▶ [REQUIRED ACTION]: From top to bottom, print the listing word for word and skip any pictures it contains.

▶ [SUPPLIED DATA]:
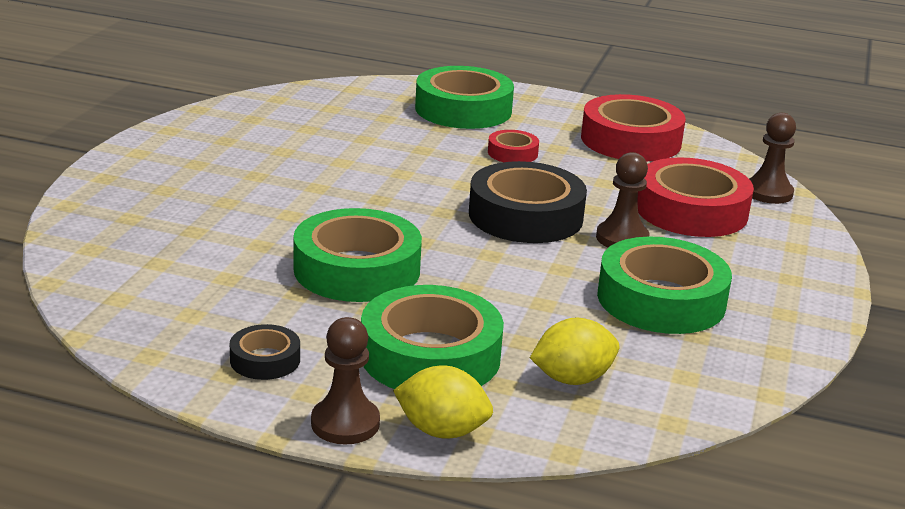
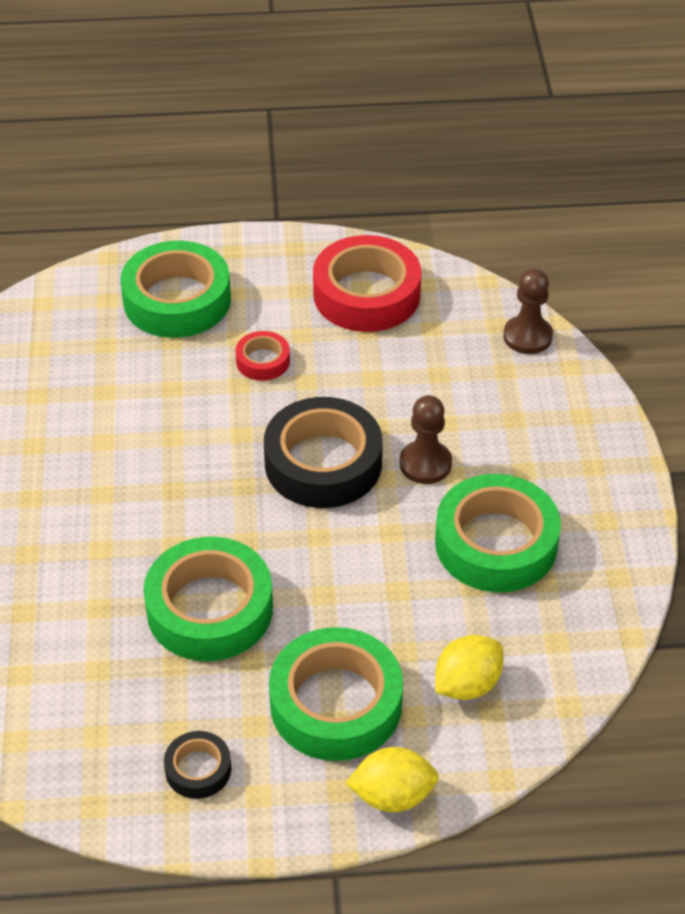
camera: 20 degrees left, 20 degrees up
(345, 423) = (310, 821): brown pawn -> none
(691, 210) = (469, 394): red tape -> none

▶ [WRITTEN RESPONSE]:
camera: 20 degrees left, 20 degrees up
(345, 423) = (310, 821): brown pawn -> none
(691, 210) = (469, 394): red tape -> none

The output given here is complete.